▽
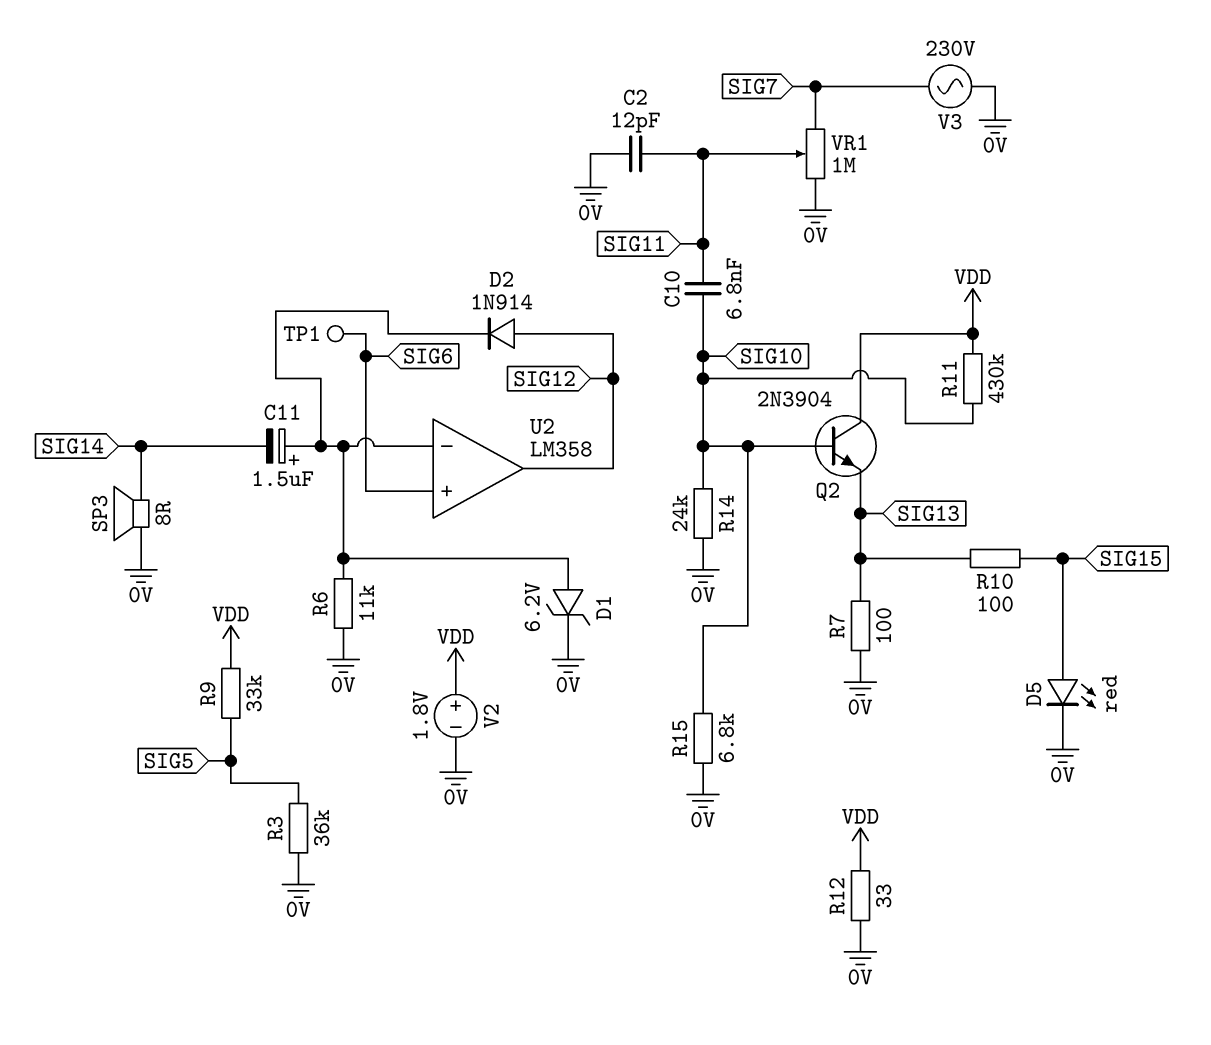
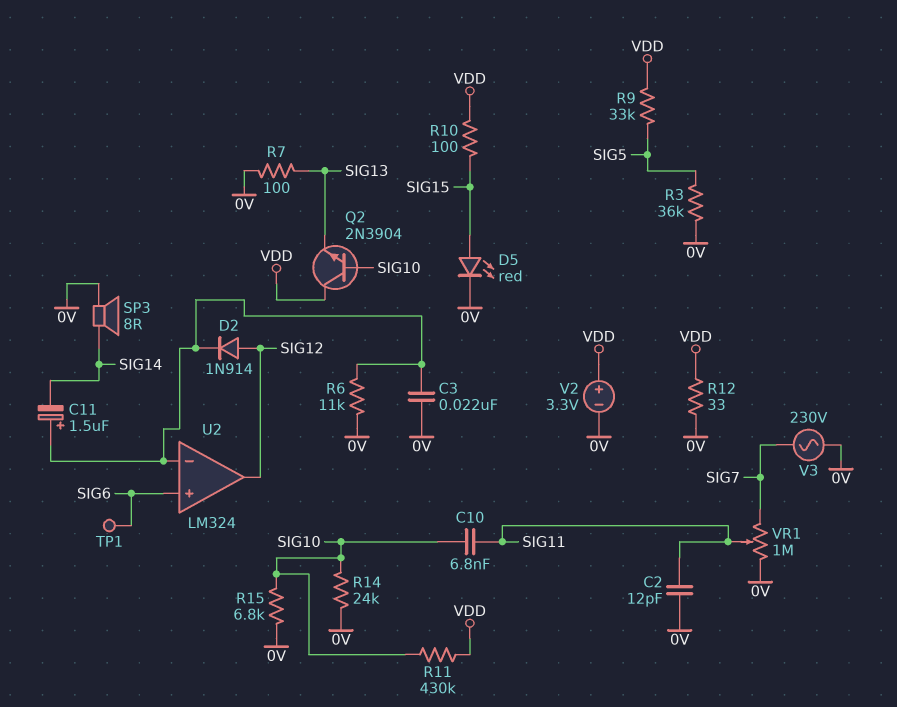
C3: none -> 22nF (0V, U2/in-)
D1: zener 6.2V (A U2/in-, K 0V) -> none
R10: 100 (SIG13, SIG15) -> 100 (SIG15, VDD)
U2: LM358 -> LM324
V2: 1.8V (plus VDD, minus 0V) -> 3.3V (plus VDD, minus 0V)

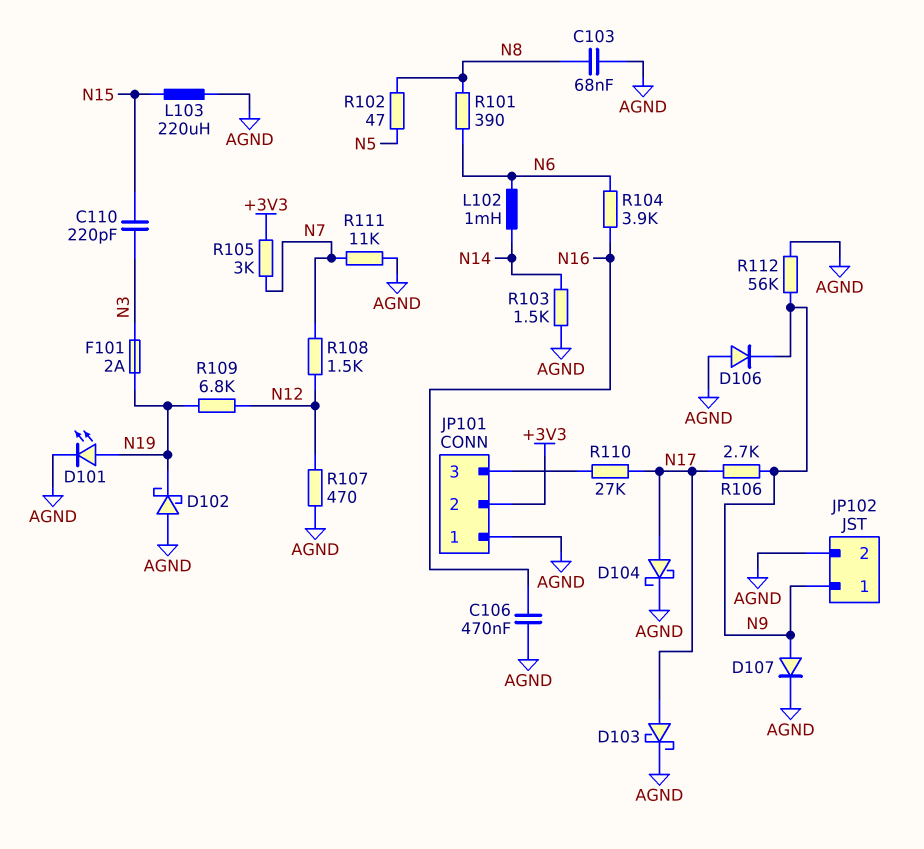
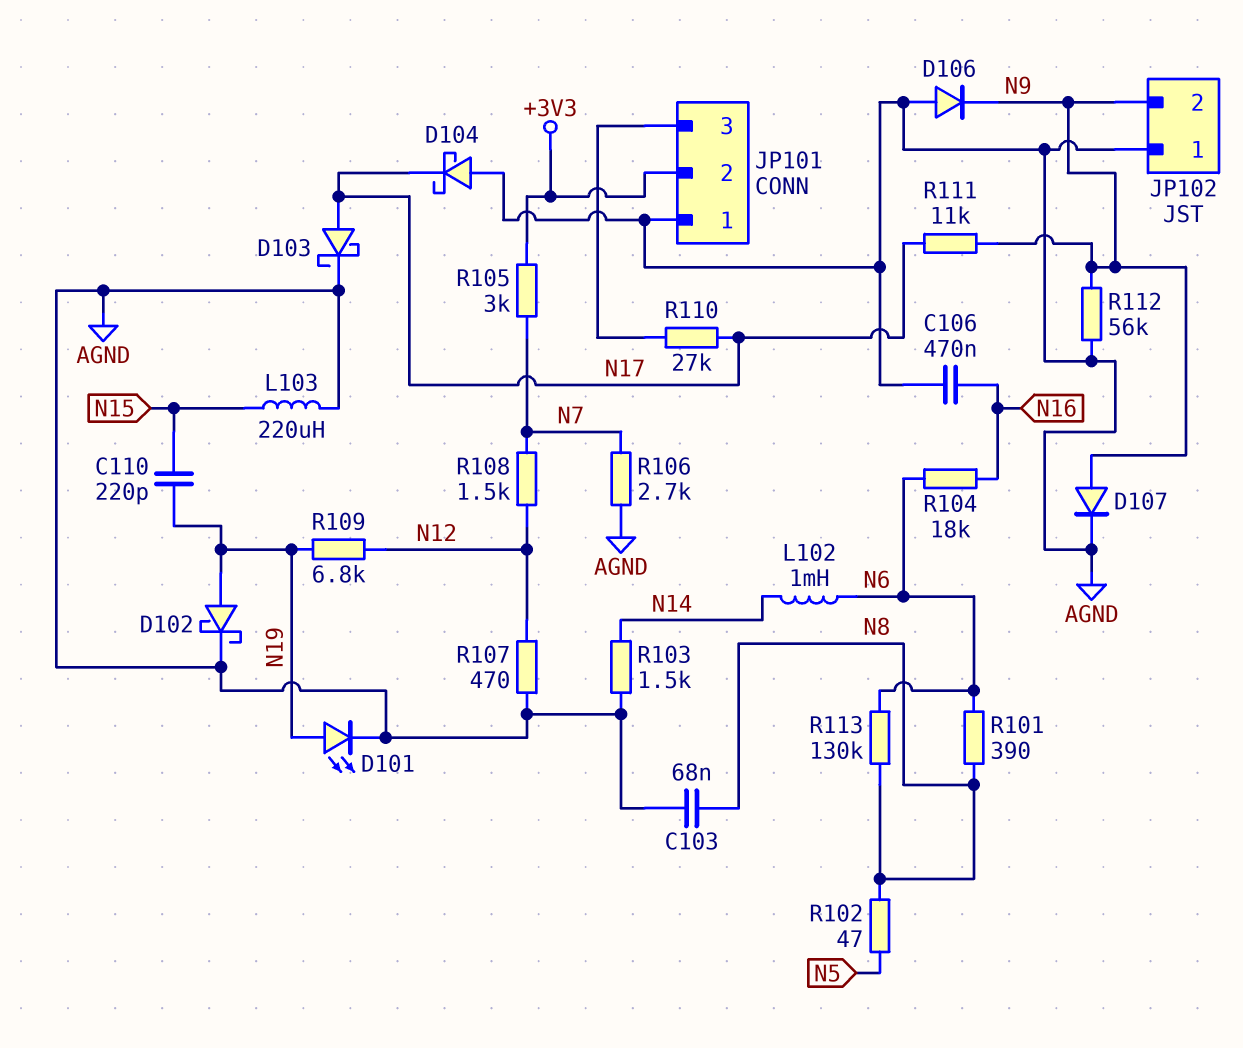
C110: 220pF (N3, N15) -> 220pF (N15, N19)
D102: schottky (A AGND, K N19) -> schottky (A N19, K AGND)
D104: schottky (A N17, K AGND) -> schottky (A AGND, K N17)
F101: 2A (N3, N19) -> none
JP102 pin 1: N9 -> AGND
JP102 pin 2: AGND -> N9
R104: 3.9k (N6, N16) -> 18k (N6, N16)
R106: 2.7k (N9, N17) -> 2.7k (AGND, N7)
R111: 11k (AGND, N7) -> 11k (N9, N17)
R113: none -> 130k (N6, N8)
△
■ What this task involves ■
Reproduce exactly the line that holds "D102: schottky (A", then every line after it, ending with the final line of the records above.

■ Exercise response ■
D102: schottky (A AGND, K N19) -> schottky (A N19, K AGND)
D104: schottky (A N17, K AGND) -> schottky (A AGND, K N17)
F101: 2A (N3, N19) -> none
JP102 pin 1: N9 -> AGND
JP102 pin 2: AGND -> N9
R104: 3.9k (N6, N16) -> 18k (N6, N16)
R106: 2.7k (N9, N17) -> 2.7k (AGND, N7)
R111: 11k (AGND, N7) -> 11k (N9, N17)
R113: none -> 130k (N6, N8)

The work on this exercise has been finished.